**About this task**
Each record that follows should be repeated exactly, with no pictures carried over.

**Extracted records**
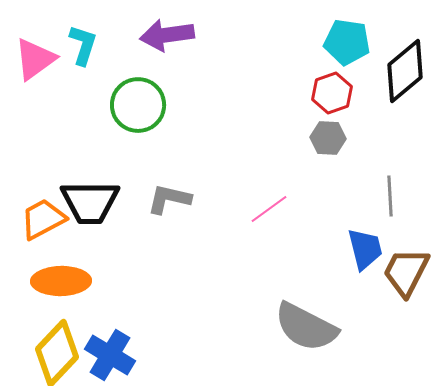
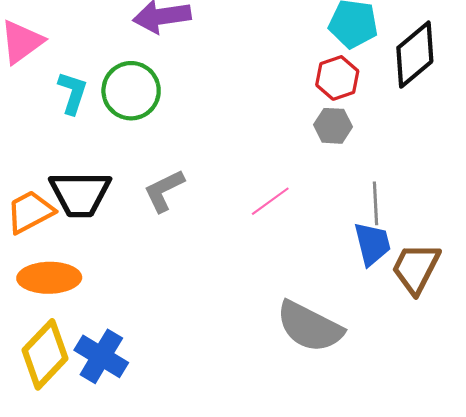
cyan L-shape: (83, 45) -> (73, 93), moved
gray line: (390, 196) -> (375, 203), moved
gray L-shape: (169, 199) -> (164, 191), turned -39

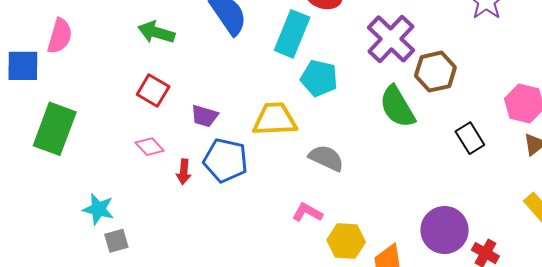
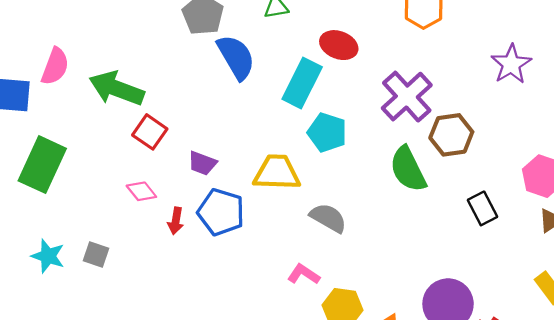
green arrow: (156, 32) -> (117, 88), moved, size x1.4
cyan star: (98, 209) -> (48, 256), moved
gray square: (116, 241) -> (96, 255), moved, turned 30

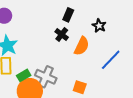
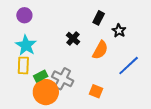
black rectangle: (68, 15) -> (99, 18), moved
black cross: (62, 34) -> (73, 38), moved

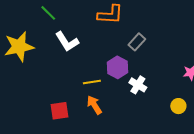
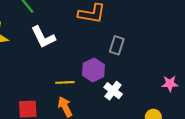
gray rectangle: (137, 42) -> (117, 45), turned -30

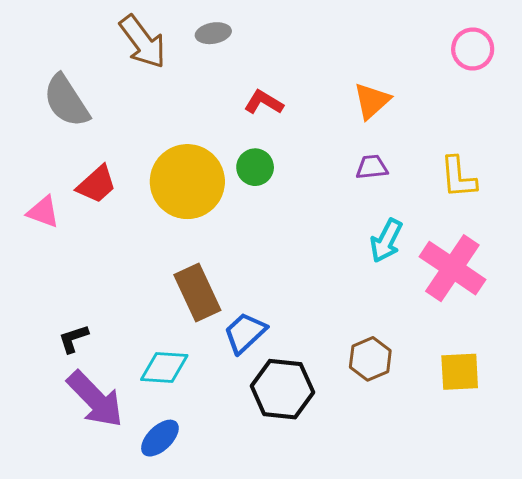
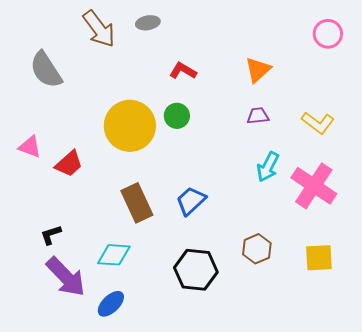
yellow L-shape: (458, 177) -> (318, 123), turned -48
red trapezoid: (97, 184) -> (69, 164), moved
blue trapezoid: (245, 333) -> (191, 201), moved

**The answer**
cyan L-shape: (83, 45) -> (73, 93), moved
gray line: (390, 196) -> (375, 203), moved
gray L-shape: (169, 199) -> (164, 191), turned -39

green arrow: (156, 32) -> (117, 88), moved, size x1.4
cyan star: (98, 209) -> (48, 256), moved
gray square: (116, 241) -> (96, 255), moved, turned 30

black rectangle: (68, 15) -> (99, 18), moved
black cross: (62, 34) -> (73, 38), moved

gray rectangle: (137, 42) -> (117, 45), turned -30

yellow L-shape: (458, 177) -> (318, 123), turned -48
red trapezoid: (97, 184) -> (69, 164), moved
blue trapezoid: (245, 333) -> (191, 201), moved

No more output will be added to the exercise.